- **Your instructions**: Copy out each line of the data that holds the string "purple".

- **Data provided**:
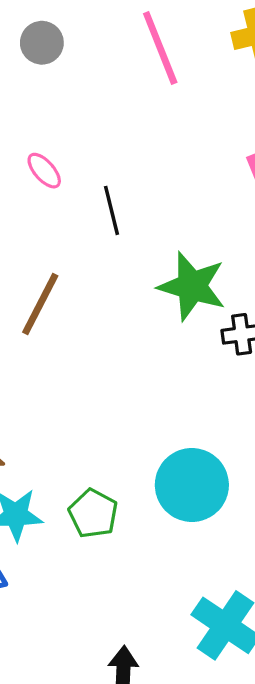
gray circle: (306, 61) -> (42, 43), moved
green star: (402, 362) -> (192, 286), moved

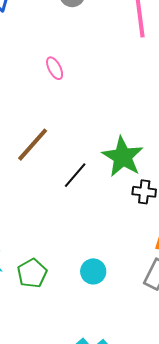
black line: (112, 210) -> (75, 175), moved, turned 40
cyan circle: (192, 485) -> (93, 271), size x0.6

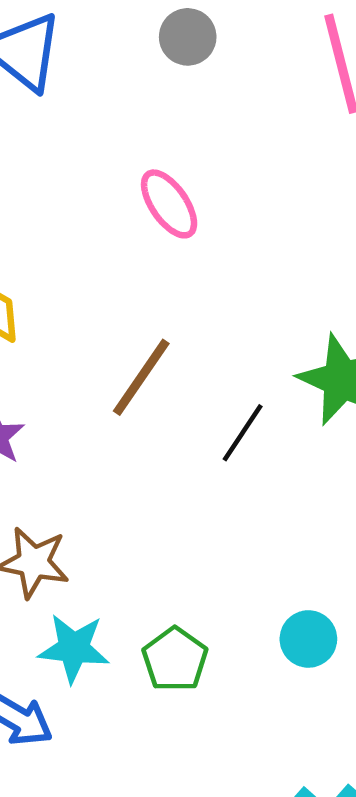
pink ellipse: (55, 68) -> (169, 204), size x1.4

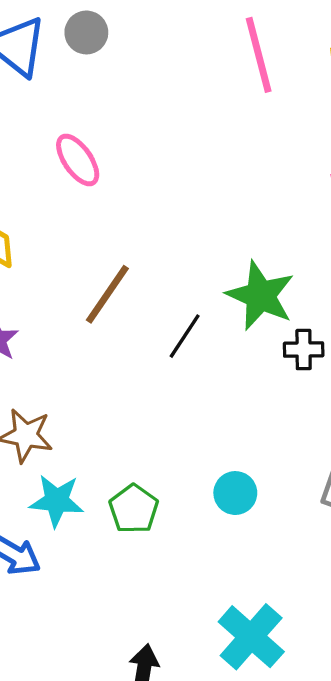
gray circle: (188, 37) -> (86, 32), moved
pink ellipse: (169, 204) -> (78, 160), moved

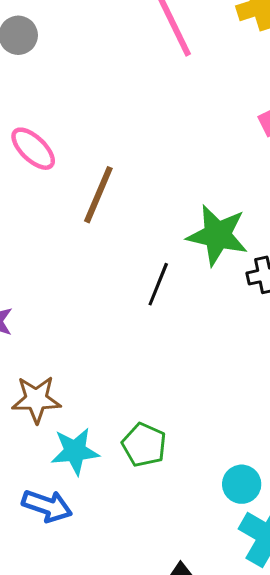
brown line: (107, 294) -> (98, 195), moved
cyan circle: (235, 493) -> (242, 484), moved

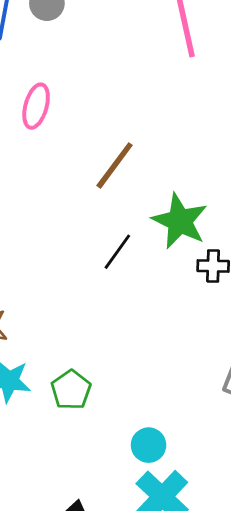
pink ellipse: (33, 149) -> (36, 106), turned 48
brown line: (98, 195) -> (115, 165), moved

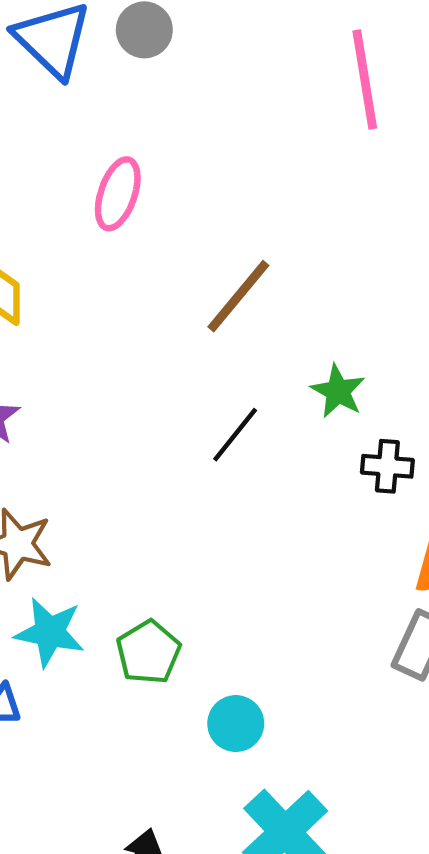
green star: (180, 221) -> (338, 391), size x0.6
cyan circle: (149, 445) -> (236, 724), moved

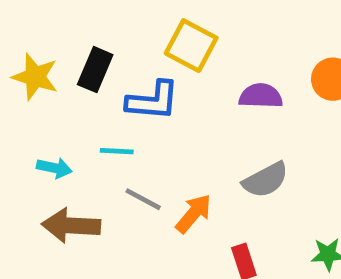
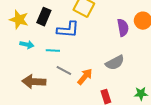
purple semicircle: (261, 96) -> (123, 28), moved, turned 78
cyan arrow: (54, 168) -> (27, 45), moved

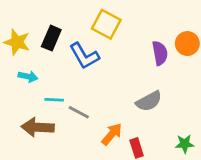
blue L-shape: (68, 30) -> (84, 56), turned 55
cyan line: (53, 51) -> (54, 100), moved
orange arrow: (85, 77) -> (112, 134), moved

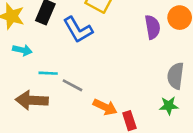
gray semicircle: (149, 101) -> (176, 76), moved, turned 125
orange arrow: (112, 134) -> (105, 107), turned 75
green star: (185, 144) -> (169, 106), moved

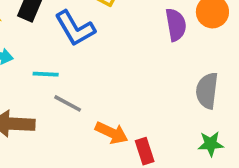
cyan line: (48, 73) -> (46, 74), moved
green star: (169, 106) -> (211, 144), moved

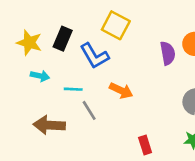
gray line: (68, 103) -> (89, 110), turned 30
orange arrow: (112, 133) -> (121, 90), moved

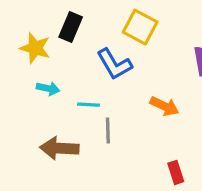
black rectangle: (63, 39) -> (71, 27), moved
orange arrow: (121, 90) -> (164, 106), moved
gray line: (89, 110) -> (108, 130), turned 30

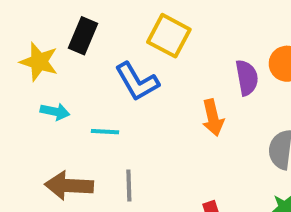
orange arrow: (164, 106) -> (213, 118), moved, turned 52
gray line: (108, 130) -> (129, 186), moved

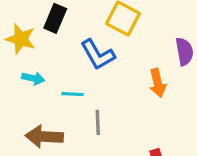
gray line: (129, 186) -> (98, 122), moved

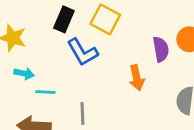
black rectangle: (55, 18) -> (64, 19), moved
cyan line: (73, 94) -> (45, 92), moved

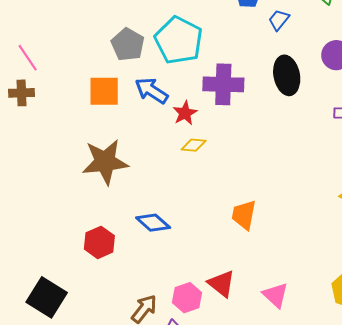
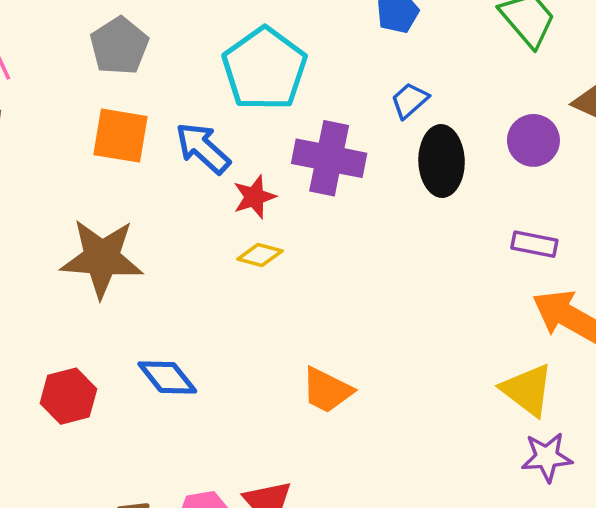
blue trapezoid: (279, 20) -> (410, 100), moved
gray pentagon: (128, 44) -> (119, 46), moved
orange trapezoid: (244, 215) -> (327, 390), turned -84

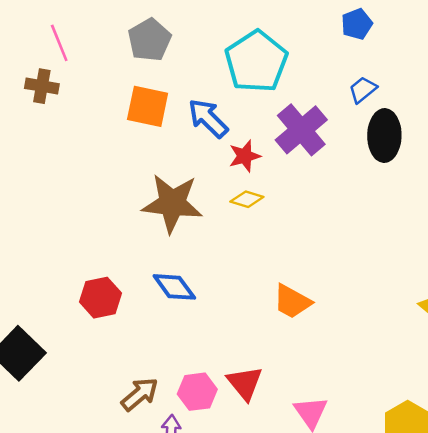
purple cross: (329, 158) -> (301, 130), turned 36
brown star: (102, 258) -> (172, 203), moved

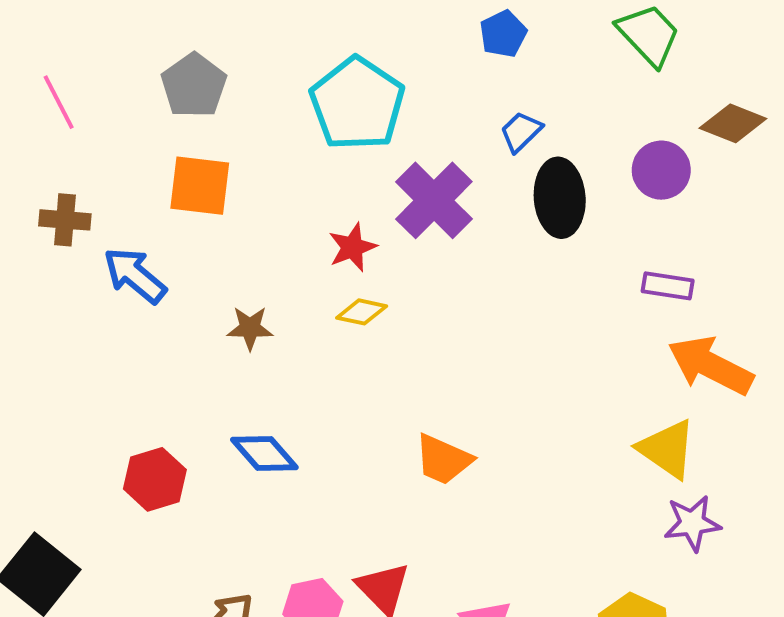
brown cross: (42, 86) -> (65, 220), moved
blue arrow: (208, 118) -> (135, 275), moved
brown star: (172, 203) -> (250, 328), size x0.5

* * *

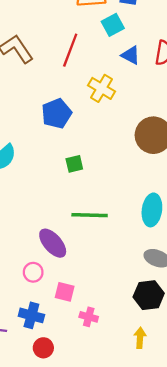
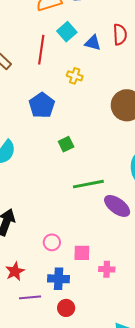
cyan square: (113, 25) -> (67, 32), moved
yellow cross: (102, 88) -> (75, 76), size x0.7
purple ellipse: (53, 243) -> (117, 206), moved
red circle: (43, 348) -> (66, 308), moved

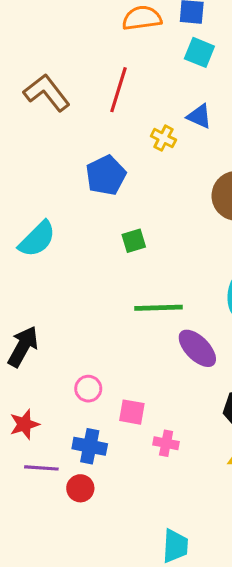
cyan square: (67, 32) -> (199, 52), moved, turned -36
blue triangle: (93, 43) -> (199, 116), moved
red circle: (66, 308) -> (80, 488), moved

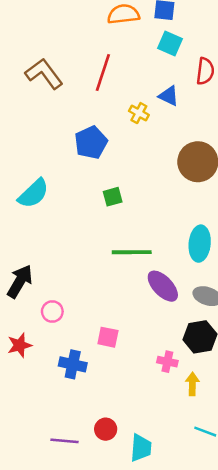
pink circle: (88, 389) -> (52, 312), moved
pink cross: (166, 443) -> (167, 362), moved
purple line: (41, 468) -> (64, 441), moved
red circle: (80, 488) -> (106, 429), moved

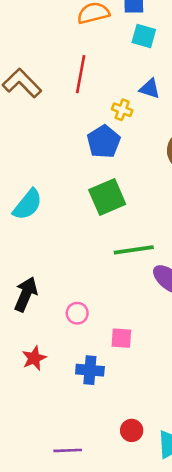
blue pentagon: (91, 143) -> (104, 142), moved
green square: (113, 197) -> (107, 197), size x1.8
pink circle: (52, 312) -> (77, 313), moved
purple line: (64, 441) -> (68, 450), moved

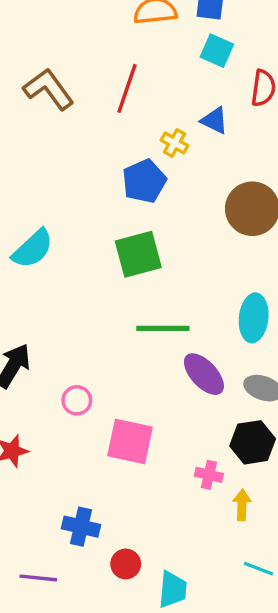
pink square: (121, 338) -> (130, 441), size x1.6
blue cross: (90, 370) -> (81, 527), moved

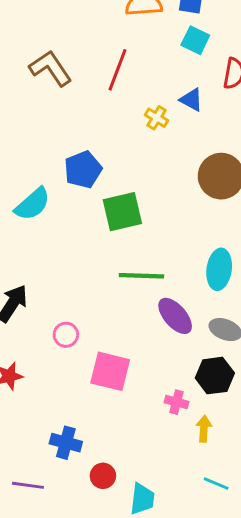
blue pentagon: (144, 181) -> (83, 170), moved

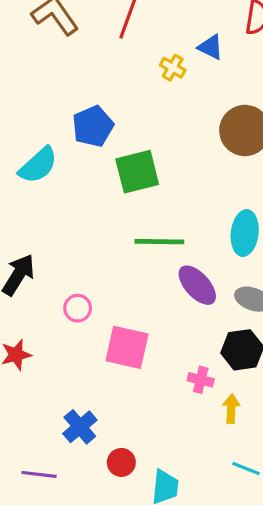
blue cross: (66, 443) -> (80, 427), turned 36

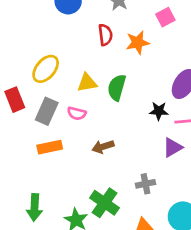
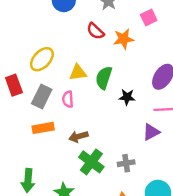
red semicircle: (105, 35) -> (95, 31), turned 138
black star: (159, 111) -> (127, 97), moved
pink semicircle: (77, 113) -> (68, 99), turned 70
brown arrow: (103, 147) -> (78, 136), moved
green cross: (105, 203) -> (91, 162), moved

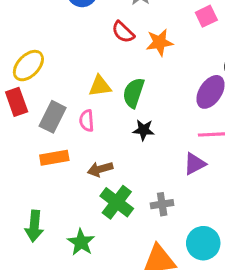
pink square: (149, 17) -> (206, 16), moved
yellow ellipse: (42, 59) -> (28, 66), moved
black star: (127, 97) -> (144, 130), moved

==

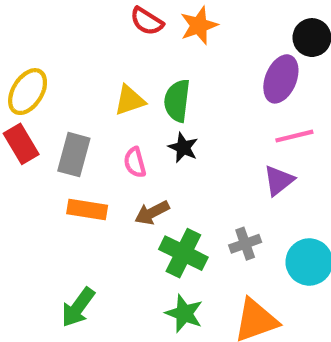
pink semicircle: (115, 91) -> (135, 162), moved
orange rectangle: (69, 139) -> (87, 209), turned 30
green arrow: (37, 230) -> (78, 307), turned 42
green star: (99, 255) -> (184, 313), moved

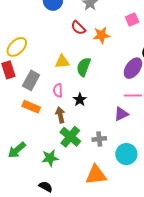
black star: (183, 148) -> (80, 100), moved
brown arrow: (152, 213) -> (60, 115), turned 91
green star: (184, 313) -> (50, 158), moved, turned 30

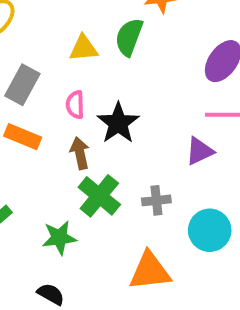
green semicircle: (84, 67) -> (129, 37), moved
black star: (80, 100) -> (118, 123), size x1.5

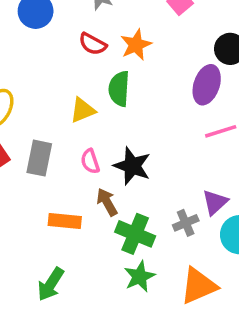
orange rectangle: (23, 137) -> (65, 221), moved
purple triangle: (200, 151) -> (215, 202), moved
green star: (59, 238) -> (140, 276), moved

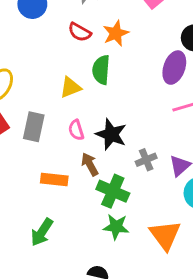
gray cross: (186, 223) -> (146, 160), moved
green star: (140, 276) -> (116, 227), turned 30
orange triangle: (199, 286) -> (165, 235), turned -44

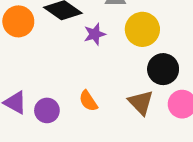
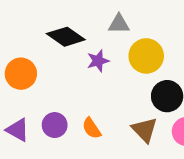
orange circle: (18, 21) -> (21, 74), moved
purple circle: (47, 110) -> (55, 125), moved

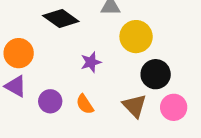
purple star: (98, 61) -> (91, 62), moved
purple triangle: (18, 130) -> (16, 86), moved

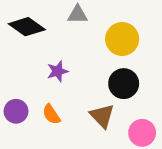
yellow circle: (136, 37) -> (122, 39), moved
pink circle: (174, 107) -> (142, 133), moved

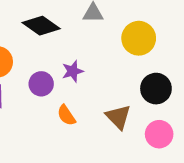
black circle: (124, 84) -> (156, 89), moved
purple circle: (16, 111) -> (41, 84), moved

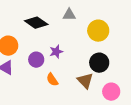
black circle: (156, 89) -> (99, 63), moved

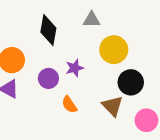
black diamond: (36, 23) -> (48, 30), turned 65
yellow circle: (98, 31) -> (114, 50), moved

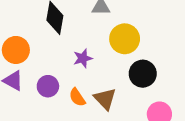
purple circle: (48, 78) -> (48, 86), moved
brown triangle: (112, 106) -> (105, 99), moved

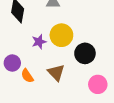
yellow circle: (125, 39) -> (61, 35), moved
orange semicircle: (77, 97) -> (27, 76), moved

- **Output below**:
purple semicircle: (261, 96) -> (123, 28), moved, turned 78
purple cross: (329, 158) -> (301, 130), turned 36
purple ellipse: (53, 243) -> (117, 206), moved
purple line: (41, 468) -> (64, 441), moved
purple line: (64, 441) -> (68, 450), moved
purple triangle: (200, 151) -> (215, 202), moved
purple circle: (47, 110) -> (55, 125), moved
purple star: (98, 61) -> (91, 62), moved
purple triangle: (18, 130) -> (16, 86), moved
purple circle: (16, 111) -> (41, 84), moved
purple circle: (48, 78) -> (48, 86), moved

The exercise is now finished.